## Exercise description
Reply with one number: the count of lines in the records below that hold "vessel".

## Provided entries
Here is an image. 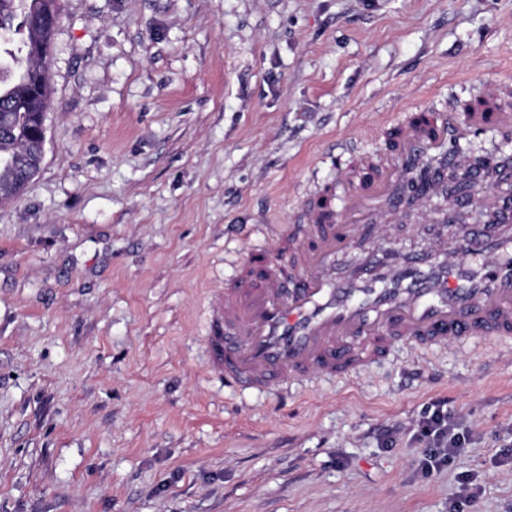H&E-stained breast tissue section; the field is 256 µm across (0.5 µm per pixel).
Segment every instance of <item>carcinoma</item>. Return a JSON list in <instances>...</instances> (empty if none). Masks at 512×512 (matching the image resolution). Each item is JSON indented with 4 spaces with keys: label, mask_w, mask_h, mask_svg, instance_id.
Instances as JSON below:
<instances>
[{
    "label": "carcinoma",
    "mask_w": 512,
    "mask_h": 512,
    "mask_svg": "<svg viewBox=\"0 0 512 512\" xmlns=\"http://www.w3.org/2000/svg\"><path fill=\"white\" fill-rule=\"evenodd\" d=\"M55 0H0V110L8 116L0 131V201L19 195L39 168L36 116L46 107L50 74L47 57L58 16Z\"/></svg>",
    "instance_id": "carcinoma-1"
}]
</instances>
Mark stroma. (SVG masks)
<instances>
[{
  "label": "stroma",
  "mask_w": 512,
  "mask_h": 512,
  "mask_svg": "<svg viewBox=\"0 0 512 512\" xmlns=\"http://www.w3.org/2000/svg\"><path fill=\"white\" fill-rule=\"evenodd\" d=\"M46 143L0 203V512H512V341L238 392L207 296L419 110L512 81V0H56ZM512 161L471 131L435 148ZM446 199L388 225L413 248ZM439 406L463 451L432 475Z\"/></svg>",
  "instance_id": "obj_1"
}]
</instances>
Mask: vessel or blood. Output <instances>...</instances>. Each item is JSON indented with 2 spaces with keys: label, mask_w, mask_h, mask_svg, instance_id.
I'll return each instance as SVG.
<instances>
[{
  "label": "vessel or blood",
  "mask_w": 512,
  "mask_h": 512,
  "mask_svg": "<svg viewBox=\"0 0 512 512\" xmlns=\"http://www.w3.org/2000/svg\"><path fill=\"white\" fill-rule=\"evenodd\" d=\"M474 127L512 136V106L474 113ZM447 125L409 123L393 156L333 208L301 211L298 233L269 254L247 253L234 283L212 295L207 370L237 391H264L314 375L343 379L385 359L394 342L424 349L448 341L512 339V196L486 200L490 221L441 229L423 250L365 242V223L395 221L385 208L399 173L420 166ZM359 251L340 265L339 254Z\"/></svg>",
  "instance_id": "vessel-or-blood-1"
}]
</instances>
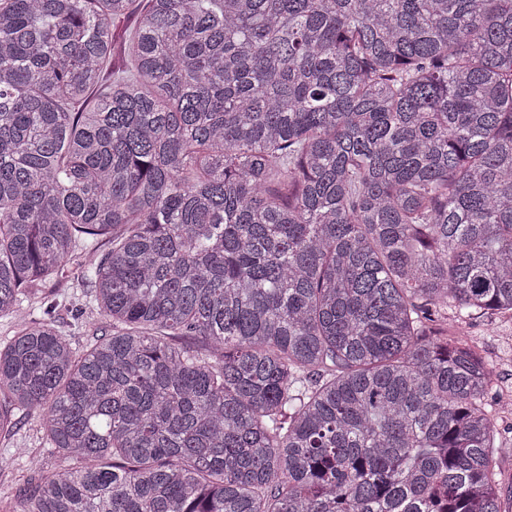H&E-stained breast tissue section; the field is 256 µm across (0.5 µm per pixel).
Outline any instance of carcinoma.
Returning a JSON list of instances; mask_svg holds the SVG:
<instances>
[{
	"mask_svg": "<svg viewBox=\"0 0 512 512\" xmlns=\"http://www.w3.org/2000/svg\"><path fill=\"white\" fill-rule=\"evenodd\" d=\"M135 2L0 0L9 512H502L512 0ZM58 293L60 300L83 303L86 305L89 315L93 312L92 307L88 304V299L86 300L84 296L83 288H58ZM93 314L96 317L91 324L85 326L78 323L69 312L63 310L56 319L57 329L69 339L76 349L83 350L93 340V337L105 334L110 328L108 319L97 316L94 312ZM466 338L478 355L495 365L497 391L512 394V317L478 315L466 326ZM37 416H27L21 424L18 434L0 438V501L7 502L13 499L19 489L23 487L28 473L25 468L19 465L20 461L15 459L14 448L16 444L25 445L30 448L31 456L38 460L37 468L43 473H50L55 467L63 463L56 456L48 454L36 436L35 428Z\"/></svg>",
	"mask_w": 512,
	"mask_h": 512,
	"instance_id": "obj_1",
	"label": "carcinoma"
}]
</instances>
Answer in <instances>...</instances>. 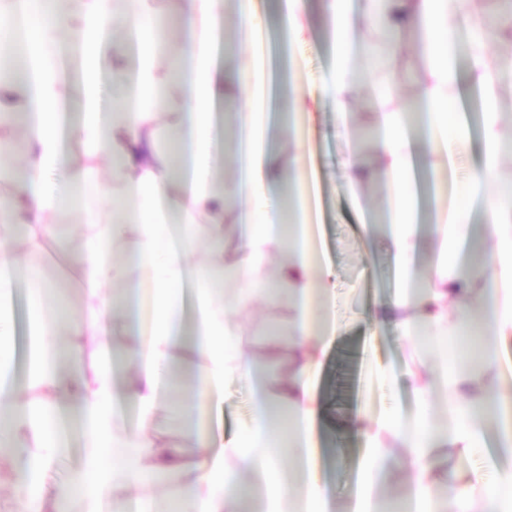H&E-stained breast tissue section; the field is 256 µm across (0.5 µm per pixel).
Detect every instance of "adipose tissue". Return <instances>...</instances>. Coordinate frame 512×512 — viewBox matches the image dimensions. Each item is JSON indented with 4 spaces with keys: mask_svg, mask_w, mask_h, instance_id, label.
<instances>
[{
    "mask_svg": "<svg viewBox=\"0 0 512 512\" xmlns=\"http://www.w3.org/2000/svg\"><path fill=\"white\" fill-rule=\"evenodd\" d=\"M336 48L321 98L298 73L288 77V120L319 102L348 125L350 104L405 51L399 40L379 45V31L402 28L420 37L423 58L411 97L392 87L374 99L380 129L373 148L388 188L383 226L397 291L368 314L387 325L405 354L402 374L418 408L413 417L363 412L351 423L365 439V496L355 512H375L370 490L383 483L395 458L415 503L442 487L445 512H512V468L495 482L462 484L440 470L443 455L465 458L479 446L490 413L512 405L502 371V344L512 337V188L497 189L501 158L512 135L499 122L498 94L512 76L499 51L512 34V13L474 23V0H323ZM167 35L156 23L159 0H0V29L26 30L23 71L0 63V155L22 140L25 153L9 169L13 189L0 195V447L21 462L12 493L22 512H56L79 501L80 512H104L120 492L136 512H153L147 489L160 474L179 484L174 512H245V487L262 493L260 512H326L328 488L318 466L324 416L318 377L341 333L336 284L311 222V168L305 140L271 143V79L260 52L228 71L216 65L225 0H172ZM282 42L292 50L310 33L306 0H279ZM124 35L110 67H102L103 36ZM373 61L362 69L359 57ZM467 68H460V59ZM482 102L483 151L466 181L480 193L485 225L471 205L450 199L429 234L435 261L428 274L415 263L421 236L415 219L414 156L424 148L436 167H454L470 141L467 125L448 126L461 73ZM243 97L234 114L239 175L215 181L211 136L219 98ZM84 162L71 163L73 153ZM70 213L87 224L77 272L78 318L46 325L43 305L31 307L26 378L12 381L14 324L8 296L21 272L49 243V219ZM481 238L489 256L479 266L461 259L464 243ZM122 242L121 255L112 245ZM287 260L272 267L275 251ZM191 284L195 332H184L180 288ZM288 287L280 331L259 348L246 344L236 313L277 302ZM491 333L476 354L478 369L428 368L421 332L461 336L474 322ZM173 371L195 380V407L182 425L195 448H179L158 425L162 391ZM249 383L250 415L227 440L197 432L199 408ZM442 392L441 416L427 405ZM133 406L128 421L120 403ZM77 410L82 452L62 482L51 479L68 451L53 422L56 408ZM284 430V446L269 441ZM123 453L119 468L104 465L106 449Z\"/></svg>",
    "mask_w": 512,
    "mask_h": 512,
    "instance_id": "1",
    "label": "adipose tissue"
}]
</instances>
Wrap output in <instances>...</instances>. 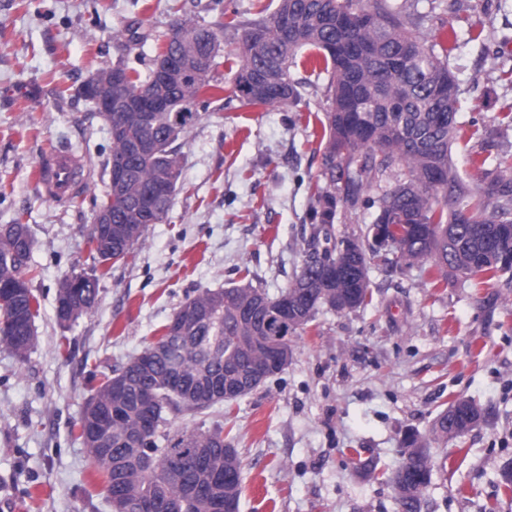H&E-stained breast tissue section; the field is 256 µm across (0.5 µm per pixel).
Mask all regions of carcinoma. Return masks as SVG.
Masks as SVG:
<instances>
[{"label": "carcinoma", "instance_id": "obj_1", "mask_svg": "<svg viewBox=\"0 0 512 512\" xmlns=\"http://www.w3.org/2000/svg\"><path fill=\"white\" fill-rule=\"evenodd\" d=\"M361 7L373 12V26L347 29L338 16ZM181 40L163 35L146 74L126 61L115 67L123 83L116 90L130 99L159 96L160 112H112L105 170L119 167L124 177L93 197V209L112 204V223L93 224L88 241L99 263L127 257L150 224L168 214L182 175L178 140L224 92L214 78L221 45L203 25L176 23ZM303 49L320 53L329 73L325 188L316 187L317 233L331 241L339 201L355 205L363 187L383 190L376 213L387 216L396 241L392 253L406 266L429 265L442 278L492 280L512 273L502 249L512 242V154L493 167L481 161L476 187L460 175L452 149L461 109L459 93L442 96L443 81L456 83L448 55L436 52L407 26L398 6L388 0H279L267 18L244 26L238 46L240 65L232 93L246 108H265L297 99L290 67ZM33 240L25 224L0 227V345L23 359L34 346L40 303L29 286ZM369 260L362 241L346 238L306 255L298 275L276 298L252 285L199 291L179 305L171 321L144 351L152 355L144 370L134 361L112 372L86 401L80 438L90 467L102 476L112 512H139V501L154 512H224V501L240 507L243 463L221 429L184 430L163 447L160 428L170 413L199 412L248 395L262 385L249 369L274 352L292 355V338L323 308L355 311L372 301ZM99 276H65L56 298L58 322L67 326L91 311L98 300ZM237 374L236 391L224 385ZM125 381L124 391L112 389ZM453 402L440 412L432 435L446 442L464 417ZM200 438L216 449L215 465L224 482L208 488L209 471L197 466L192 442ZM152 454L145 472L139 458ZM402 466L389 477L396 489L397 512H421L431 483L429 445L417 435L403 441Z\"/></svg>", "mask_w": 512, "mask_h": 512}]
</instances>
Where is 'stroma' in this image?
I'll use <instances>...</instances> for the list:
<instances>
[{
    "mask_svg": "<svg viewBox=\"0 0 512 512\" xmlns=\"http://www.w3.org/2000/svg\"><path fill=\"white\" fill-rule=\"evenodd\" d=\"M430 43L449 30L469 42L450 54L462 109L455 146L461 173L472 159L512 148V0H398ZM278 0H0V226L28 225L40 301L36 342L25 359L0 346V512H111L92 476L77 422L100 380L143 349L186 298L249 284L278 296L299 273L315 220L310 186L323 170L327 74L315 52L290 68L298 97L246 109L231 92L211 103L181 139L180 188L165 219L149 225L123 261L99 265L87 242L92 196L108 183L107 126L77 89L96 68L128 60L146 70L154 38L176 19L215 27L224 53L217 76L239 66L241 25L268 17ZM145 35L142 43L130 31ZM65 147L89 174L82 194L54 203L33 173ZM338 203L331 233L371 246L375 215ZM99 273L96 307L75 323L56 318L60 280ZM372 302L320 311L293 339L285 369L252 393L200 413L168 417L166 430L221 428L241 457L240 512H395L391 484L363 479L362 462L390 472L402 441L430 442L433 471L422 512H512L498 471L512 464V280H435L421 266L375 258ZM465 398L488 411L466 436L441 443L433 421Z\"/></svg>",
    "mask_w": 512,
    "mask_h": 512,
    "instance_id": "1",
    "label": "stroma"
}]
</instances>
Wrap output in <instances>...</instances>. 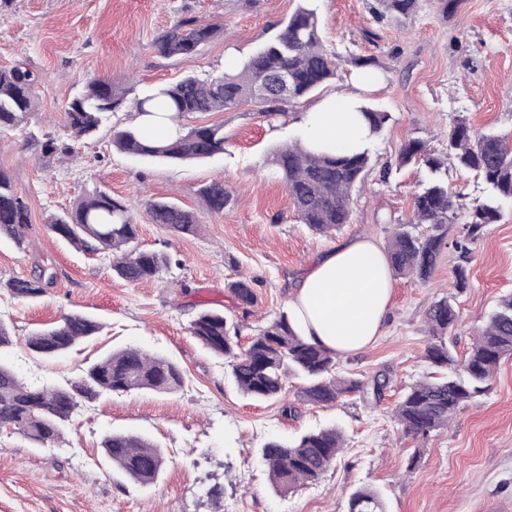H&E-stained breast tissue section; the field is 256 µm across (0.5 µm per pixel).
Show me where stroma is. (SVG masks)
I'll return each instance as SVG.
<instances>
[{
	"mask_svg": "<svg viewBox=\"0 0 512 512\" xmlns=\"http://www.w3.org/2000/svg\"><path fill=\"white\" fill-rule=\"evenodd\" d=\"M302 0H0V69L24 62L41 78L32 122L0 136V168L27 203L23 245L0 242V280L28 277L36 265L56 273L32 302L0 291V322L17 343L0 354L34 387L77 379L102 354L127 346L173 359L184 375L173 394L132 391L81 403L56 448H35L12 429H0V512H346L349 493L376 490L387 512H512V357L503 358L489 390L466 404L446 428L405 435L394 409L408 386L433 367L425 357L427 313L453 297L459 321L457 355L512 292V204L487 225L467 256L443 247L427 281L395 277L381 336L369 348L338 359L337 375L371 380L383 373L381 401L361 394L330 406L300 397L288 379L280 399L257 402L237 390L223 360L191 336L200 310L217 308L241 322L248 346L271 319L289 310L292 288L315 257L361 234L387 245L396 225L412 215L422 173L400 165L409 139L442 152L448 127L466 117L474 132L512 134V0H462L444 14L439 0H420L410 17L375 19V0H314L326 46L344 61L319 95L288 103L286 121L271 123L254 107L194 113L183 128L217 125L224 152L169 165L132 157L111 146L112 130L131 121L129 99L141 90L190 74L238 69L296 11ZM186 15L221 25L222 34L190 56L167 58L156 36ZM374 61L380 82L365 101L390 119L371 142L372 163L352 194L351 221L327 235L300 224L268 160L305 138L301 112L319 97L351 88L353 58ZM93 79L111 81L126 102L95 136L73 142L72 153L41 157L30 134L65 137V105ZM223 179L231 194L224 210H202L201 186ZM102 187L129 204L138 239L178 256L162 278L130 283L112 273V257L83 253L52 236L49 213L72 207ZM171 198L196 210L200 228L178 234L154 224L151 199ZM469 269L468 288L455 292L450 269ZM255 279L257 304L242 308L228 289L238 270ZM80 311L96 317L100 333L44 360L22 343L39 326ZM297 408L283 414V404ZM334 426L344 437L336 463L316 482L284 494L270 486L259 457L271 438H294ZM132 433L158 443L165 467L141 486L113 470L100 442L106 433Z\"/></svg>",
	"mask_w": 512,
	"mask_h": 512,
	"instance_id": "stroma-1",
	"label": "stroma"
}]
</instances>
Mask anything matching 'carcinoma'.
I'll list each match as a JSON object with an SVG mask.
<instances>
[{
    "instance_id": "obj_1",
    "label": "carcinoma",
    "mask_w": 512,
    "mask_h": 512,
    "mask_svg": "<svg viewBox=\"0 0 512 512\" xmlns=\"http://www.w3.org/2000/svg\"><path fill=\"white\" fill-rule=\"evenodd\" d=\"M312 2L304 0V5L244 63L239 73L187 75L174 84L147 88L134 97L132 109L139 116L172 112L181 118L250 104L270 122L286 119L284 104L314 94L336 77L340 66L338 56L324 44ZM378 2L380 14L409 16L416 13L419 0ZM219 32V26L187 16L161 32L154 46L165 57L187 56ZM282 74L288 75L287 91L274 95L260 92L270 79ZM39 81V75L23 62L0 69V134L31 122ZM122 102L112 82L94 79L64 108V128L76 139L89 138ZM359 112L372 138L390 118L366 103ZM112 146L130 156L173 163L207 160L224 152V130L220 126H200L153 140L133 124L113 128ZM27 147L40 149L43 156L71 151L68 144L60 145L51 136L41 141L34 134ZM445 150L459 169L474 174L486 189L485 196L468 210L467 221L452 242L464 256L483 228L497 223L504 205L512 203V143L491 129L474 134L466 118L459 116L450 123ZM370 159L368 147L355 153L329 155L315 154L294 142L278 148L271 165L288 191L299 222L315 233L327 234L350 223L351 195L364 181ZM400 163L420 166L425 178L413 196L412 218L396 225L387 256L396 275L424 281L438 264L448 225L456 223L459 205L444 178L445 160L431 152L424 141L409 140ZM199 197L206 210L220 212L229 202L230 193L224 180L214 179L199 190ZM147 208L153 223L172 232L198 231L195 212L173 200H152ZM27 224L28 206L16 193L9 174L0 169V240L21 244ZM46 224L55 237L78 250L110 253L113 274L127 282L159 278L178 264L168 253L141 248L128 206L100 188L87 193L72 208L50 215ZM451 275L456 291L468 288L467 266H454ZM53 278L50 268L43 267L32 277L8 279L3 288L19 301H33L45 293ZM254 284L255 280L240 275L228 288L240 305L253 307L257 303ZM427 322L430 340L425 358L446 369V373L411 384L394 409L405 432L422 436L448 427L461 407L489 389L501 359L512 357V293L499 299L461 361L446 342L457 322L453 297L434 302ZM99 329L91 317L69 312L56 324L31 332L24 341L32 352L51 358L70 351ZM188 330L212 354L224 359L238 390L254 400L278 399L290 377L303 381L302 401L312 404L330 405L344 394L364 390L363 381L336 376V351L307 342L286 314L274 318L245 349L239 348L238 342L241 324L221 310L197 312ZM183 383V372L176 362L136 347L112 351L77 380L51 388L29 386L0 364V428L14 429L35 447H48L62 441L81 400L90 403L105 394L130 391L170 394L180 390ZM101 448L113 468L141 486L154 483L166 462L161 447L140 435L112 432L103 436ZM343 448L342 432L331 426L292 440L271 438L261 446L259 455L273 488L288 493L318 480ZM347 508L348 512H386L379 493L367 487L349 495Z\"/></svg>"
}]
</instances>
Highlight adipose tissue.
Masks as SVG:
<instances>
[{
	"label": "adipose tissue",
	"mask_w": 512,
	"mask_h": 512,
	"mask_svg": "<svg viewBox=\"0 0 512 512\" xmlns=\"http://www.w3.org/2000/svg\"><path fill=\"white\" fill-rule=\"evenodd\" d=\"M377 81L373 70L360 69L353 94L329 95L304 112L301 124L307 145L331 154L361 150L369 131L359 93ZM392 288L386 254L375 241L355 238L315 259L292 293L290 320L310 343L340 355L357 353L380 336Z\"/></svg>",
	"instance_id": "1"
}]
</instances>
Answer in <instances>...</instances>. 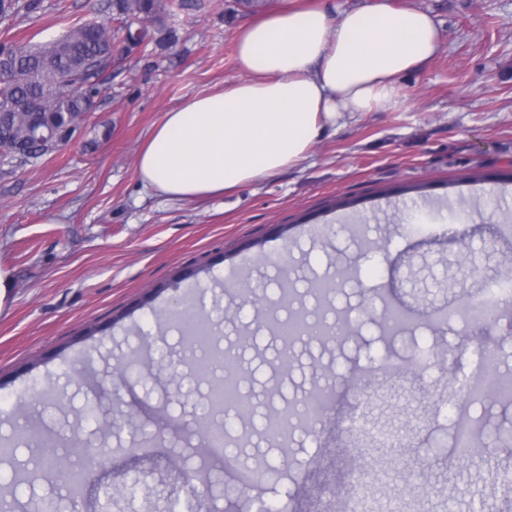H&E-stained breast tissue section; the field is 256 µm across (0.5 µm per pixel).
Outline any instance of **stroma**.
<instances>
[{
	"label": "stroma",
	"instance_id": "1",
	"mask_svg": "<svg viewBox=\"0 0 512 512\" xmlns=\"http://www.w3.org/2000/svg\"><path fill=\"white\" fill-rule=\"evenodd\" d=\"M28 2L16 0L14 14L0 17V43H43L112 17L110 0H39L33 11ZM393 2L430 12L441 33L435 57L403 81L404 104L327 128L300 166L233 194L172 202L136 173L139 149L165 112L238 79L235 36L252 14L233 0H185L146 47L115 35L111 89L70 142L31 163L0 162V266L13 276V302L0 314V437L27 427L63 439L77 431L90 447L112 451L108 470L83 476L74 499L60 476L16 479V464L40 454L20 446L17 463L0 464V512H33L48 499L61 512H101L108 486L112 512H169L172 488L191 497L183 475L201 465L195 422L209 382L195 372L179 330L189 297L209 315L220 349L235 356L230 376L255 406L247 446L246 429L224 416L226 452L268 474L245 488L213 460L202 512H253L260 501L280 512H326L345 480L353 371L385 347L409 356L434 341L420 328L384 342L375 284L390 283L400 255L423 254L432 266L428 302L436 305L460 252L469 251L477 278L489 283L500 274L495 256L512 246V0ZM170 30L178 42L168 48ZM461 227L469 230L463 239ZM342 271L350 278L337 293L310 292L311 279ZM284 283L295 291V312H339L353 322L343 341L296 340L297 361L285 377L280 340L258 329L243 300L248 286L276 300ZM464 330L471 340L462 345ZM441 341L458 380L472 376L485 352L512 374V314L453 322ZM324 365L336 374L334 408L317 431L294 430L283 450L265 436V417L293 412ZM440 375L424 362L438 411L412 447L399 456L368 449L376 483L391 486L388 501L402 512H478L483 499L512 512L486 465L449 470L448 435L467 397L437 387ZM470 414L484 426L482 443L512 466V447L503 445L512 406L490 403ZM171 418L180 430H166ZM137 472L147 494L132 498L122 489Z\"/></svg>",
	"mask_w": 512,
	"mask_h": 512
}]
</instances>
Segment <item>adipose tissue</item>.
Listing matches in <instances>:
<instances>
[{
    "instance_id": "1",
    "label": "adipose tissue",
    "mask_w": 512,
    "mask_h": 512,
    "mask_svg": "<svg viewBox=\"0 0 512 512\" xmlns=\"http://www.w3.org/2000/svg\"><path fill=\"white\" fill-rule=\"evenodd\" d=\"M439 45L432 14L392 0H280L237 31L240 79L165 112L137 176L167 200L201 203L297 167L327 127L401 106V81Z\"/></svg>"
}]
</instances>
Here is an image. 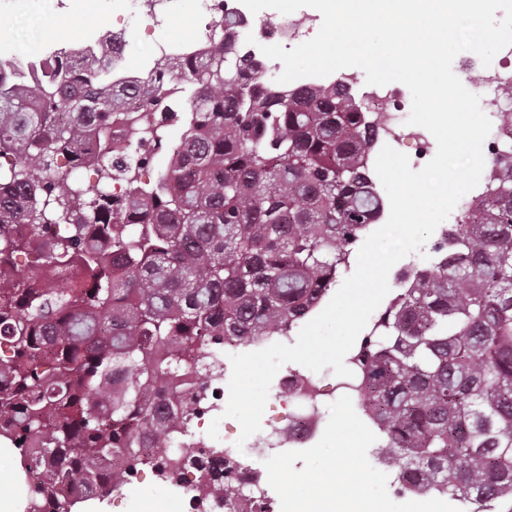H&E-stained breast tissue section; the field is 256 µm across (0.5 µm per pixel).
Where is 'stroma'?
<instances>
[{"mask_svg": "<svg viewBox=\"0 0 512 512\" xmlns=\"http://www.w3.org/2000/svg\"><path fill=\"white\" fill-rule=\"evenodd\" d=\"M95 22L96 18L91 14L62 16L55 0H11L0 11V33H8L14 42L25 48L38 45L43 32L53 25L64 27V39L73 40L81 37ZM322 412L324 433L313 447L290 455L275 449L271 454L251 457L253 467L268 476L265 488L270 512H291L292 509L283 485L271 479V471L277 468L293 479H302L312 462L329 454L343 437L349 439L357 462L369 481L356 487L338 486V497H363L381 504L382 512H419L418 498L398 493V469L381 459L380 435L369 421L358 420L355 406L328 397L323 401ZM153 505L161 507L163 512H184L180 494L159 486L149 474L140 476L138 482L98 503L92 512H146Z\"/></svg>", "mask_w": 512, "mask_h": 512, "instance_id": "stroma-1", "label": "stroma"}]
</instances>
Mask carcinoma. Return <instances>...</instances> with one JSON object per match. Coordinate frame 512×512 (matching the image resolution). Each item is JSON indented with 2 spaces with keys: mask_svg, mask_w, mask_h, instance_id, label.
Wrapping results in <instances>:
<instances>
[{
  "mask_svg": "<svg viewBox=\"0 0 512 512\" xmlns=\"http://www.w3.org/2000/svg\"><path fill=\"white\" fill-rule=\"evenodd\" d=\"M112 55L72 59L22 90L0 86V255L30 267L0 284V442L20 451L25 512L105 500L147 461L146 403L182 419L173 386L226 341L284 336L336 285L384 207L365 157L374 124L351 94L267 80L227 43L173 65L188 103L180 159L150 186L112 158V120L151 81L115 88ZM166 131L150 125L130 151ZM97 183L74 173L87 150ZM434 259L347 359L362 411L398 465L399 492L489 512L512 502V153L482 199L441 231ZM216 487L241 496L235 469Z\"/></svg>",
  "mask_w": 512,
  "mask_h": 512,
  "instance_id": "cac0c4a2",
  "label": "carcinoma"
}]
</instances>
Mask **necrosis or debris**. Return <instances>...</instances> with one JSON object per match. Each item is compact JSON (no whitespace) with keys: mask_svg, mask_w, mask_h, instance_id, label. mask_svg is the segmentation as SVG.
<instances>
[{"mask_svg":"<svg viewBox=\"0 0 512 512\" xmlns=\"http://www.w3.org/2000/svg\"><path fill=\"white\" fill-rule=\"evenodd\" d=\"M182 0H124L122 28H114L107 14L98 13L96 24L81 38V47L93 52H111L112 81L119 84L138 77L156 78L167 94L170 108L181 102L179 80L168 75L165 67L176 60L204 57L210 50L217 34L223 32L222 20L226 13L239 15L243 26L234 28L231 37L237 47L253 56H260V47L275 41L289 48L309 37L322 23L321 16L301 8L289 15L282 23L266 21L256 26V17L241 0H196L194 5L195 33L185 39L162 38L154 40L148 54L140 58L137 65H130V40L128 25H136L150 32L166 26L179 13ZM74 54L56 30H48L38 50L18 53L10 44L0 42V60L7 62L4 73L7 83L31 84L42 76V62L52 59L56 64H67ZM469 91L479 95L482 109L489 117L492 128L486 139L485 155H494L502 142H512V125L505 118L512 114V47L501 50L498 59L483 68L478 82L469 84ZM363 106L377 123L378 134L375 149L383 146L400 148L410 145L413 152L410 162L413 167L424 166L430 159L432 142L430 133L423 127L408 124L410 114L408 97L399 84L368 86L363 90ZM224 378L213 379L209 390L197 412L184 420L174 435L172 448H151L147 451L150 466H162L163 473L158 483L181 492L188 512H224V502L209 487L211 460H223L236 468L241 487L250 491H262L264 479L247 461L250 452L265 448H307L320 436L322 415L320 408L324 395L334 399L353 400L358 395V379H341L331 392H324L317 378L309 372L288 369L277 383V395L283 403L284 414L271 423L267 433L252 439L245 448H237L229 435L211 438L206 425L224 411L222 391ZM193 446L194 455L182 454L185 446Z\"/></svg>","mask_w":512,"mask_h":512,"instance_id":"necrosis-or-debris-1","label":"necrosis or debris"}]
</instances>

## Solution for this task
3